**REQUIRED WORK**
Exact copy, no pictures: restate each entry below word for word.

START RECORDS FOR THIS EXERCISE

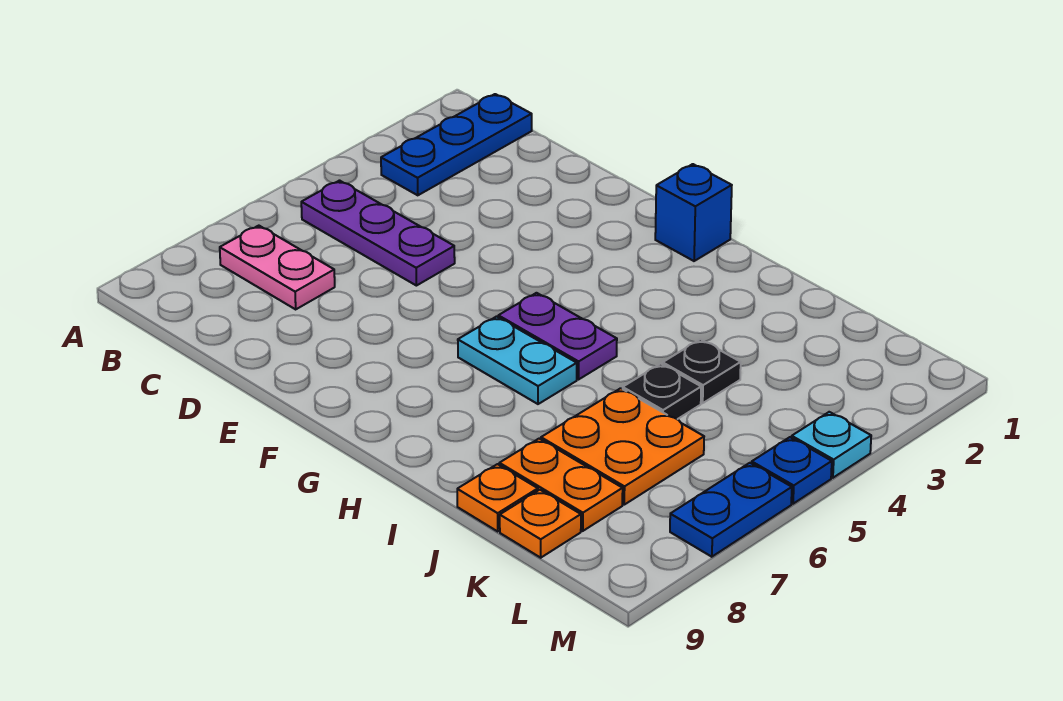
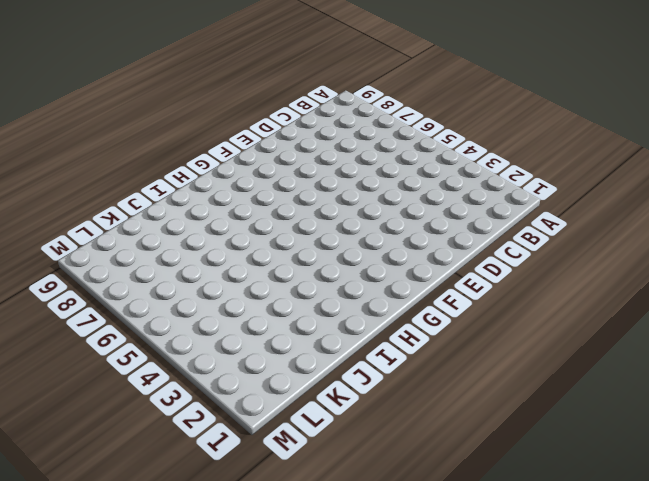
none -> blue plate B1:B3 level 1
none -> purple plate B5:D5 level 1
none -> pink plate B7:C7 level 1

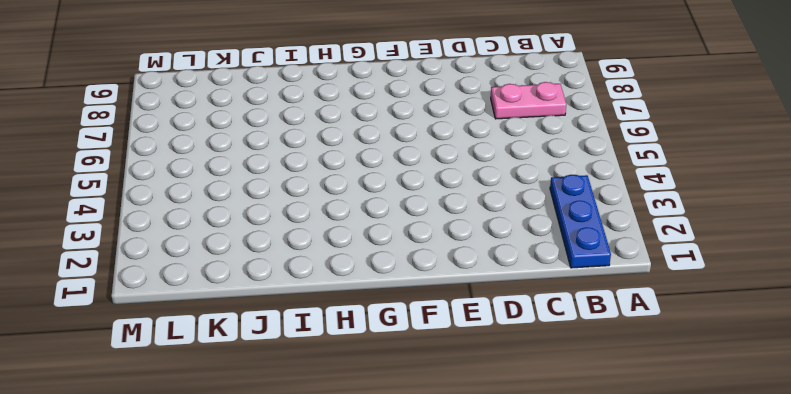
none -> purple plate B5:D5 level 1
none -> blue brick G1 level 1
none -> purple plate G5:H5 level 1

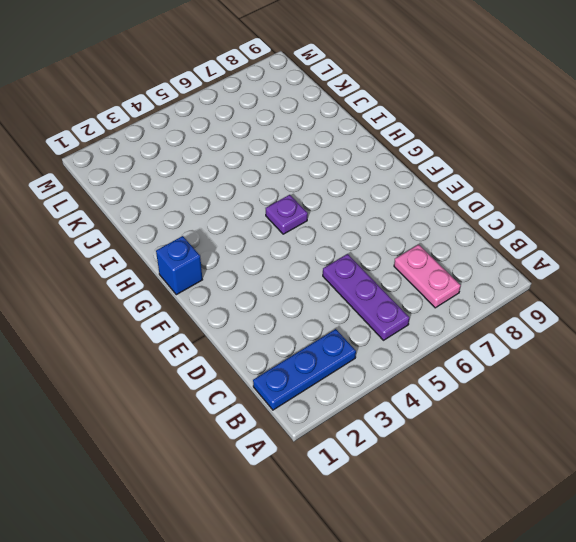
purple plate G5 level 1 -> purple plate G5:H5 level 1
none -> cyan plate G6:H6 level 1
none -> black plate J4 level 1
none -> black plate J5 level 1

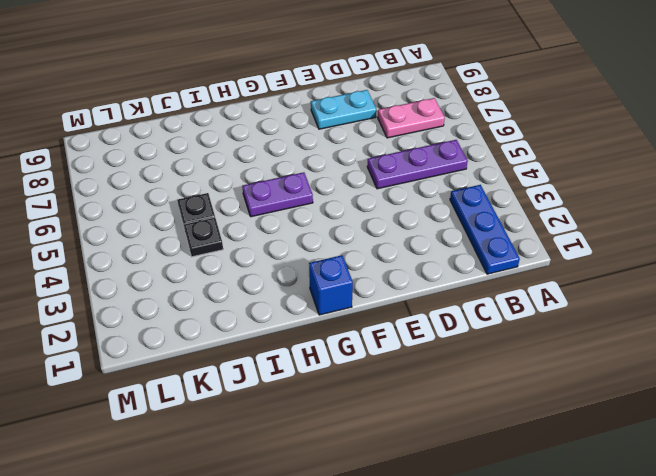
cyan plate D8:E8 level 1 -> cyan plate G6:H6 level 1
none -> orange plate J6:K7 level 1
none -> orange plate J8:K8 level 1
none -> orange plate J9 level 1

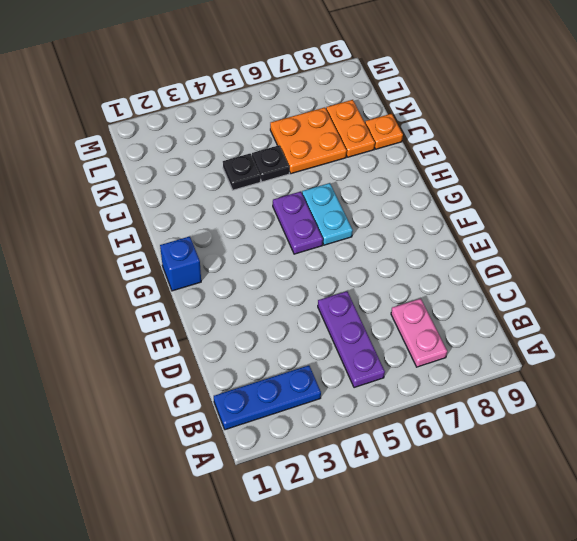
none -> orange plate K9 level 1
none -> cyan plate M4 level 1
none -> blue plate M5 level 1

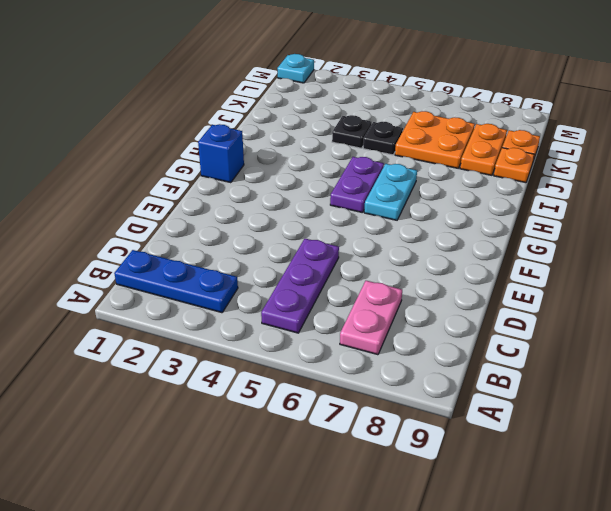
cyan plate M1 level 1 -> cyan plate M4 level 1
none -> blue plate M5 level 1
none -> blue plate M6:M7 level 1

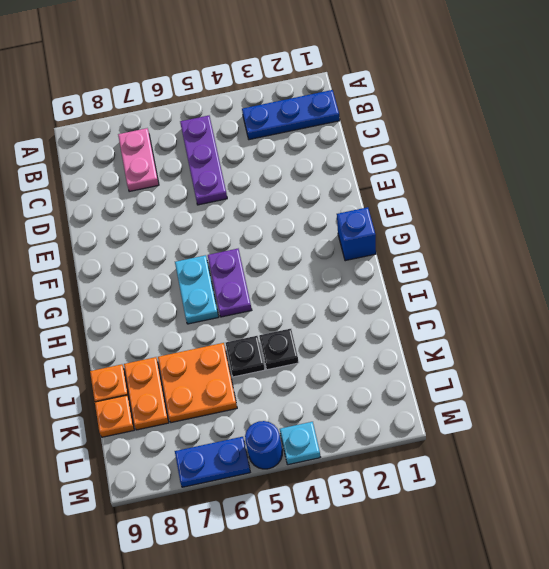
blue round brick M5 level 1 -> blue plate M5 level 1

END RECORDS FOR THIS EXERCISE

**EXPECTED ANSWER**
none -> blue plate B1:B3 level 1
none -> purple plate B5:D5 level 1
none -> pink plate B7:C7 level 1

none -> purple plate B5:D5 level 1
none -> blue brick G1 level 1
none -> purple plate G5:H5 level 1

purple plate G5 level 1 -> purple plate G5:H5 level 1
none -> cyan plate G6:H6 level 1
none -> black plate J4 level 1
none -> black plate J5 level 1

cyan plate D8:E8 level 1 -> cyan plate G6:H6 level 1
none -> orange plate J6:K7 level 1
none -> orange plate J8:K8 level 1
none -> orange plate J9 level 1

none -> orange plate K9 level 1
none -> cyan plate M4 level 1
none -> blue plate M5 level 1

cyan plate M1 level 1 -> cyan plate M4 level 1
none -> blue plate M5 level 1
none -> blue plate M6:M7 level 1

blue round brick M5 level 1 -> blue plate M5 level 1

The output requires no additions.